**Try it:** Could you write out the line containing "Someone took away the RedPawn" and all the lines below it in the data, exactly, through the final one and nothing else?
Start of Material provided
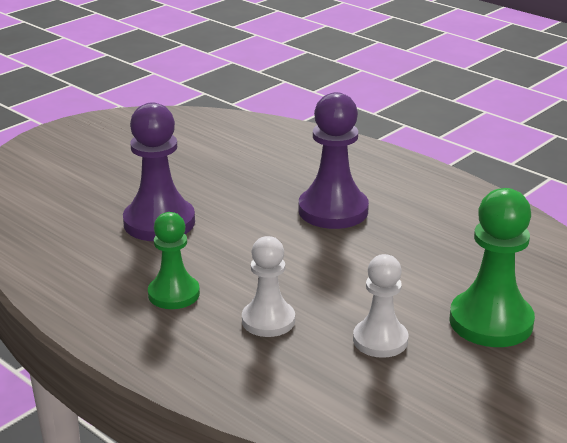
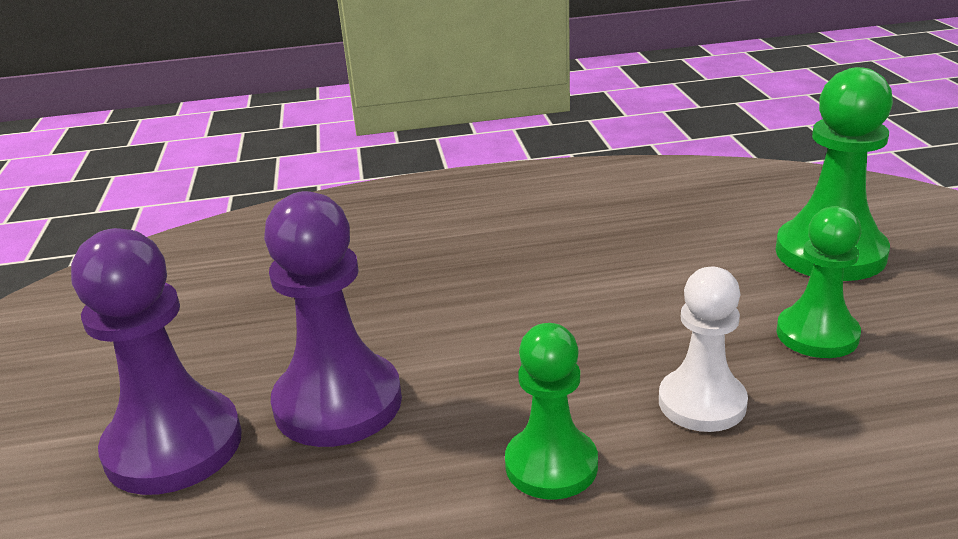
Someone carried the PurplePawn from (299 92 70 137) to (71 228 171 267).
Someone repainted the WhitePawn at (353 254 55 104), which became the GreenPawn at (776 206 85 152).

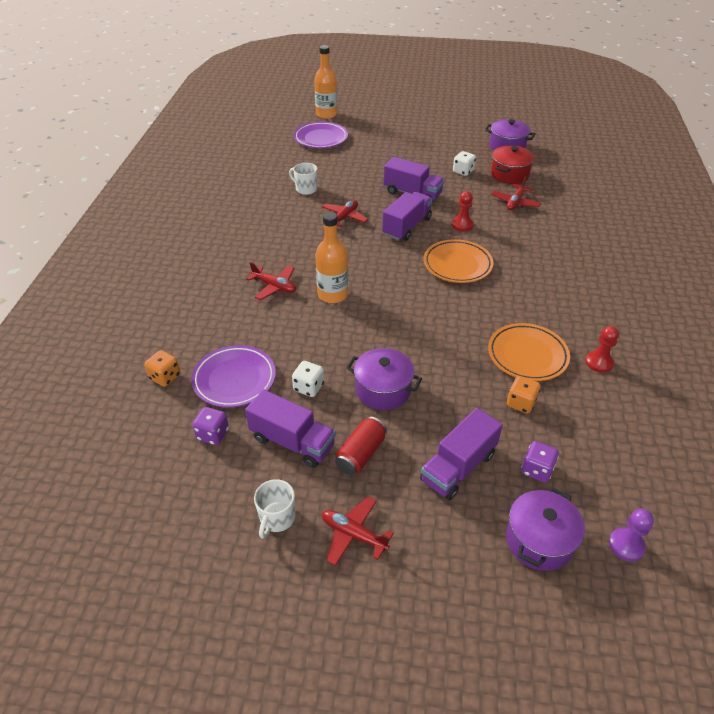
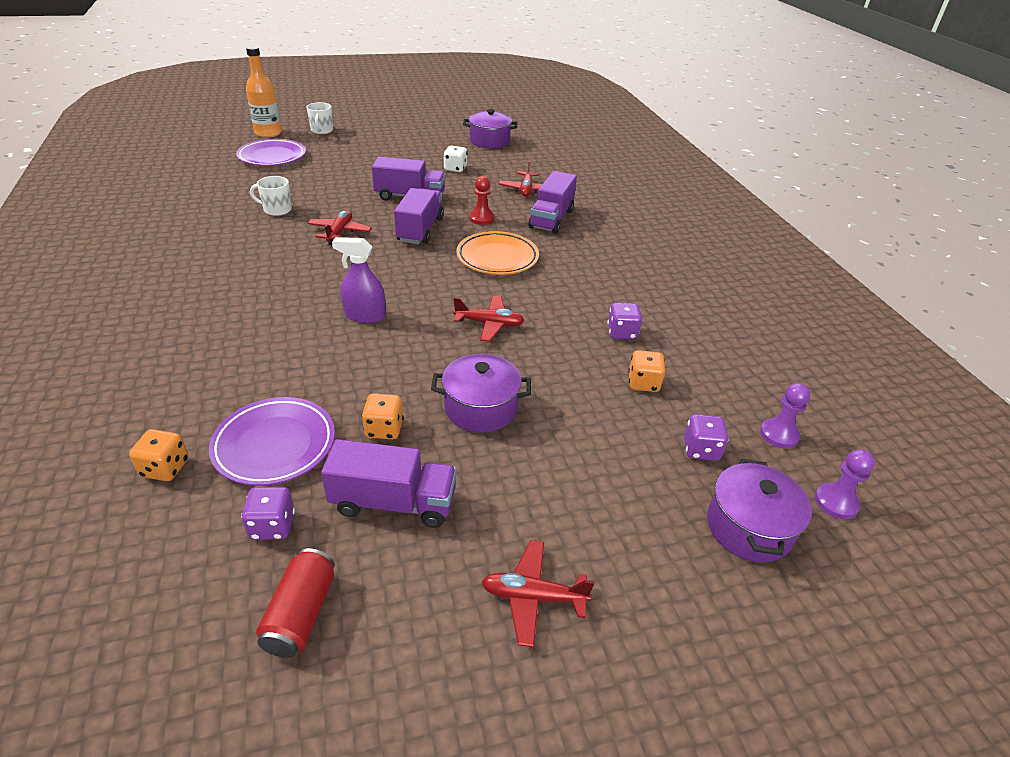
Someone carried the RedPlane from (246 262 50 38) to (453 296 72 46).
Someone carried the WhiteMug from (254 479 41 60) to (306 102 27 32).
Someone repainted the WhiteDice at (292 361 32 36), which became the OrangeDice at (362 393 42 47).
Someone swapped the OrangeBottle at (315 212 33 91) for the PurpleSprayBottle at (332 237 54 86).
Someone carried the RedCan from (335 417 52 58) to (256 548 79 110).
Someone carried the PurpleTruck from (420 408 83 92) to (528 171 49 63).
Someone swapped the OrangePlate at (488 323 82 58) for the PurpleDice at (608 302 34 37).
Someone took away the RedPot at (491 145 43 39).
Someone took away the RedPawn at (585 326 34 47).
Someone put down the PurplePawn at (760 383 50 66).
End of Material provided
**Written answer:**
Someone took away the RedPawn at (585 326 34 47).
Someone put down the PurplePawn at (760 383 50 66).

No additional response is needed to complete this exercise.